:: Data provided

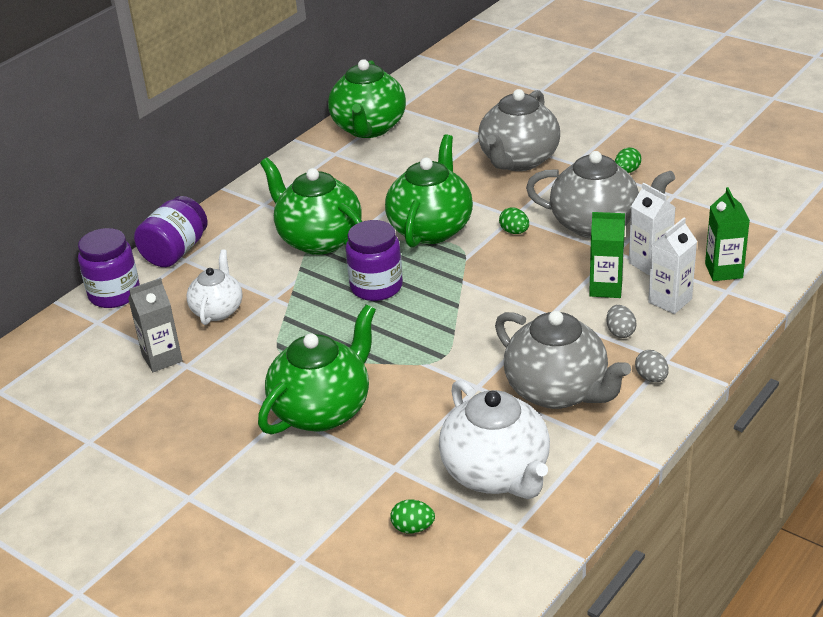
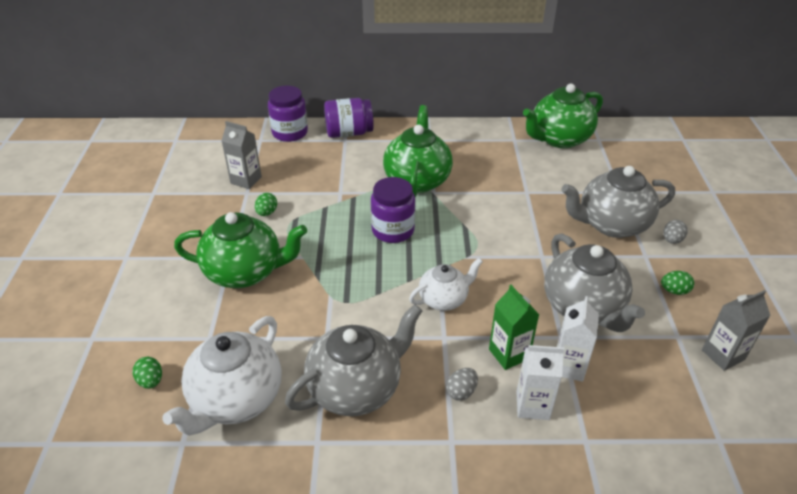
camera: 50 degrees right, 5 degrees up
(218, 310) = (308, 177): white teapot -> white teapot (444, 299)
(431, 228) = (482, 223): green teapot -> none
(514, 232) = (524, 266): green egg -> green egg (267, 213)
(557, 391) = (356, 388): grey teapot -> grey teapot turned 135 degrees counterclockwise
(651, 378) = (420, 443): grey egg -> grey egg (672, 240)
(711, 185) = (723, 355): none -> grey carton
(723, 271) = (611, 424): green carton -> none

::::

§ What to produce:
Could you return all lines from the data above that contain the string "degrees"?

§ Answer section:
camera: 50 degrees right, 5 degrees up
(557, 391) = (356, 388): grey teapot -> grey teapot turned 135 degrees counterclockwise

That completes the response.